**Aim of the exercise**
Copy each line of the listing below exactly.

**Source data**
----

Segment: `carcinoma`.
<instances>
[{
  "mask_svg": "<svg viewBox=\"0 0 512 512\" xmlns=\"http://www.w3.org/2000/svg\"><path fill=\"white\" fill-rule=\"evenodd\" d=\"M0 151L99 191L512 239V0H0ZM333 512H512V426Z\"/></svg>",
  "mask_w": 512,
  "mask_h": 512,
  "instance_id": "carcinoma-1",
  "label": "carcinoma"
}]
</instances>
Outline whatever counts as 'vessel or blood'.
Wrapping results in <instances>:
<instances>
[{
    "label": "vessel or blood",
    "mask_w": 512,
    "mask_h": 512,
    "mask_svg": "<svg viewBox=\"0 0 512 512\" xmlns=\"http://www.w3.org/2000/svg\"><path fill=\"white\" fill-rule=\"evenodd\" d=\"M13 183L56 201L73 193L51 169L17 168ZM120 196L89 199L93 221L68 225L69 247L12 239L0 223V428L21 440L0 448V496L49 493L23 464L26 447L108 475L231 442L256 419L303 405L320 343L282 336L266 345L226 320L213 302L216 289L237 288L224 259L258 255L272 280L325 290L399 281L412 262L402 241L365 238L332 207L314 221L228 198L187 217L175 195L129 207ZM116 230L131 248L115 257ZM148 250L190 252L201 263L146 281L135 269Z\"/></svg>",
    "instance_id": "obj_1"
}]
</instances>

----

**Result**
Segment: `carcinoma`.
<instances>
[{
  "mask_svg": "<svg viewBox=\"0 0 512 512\" xmlns=\"http://www.w3.org/2000/svg\"><path fill=\"white\" fill-rule=\"evenodd\" d=\"M0 151L99 191L512 239V0H0ZM333 512H512V426Z\"/></svg>",
  "mask_w": 512,
  "mask_h": 512,
  "instance_id": "carcinoma-1",
  "label": "carcinoma"
}]
</instances>
Outline whatever counts as 'vessel or blood'.
Wrapping results in <instances>:
<instances>
[{
    "label": "vessel or blood",
    "mask_w": 512,
    "mask_h": 512,
    "mask_svg": "<svg viewBox=\"0 0 512 512\" xmlns=\"http://www.w3.org/2000/svg\"><path fill=\"white\" fill-rule=\"evenodd\" d=\"M13 183L56 201L73 193L51 169L17 168ZM120 196L89 199L93 221L68 225L69 247L12 239L0 223V428L21 440L0 448V496L49 493L23 464L26 447L108 475L231 442L256 419L303 405L320 343L282 336L266 345L226 320L213 302L216 289L237 288L224 259L258 255L272 280L325 290L399 281L412 262L402 241L365 238L332 207L314 221L228 198L187 217L175 195L129 207ZM116 230L131 248L115 257ZM148 250L190 252L201 263L146 281L135 269Z\"/></svg>",
    "instance_id": "obj_1"
}]
</instances>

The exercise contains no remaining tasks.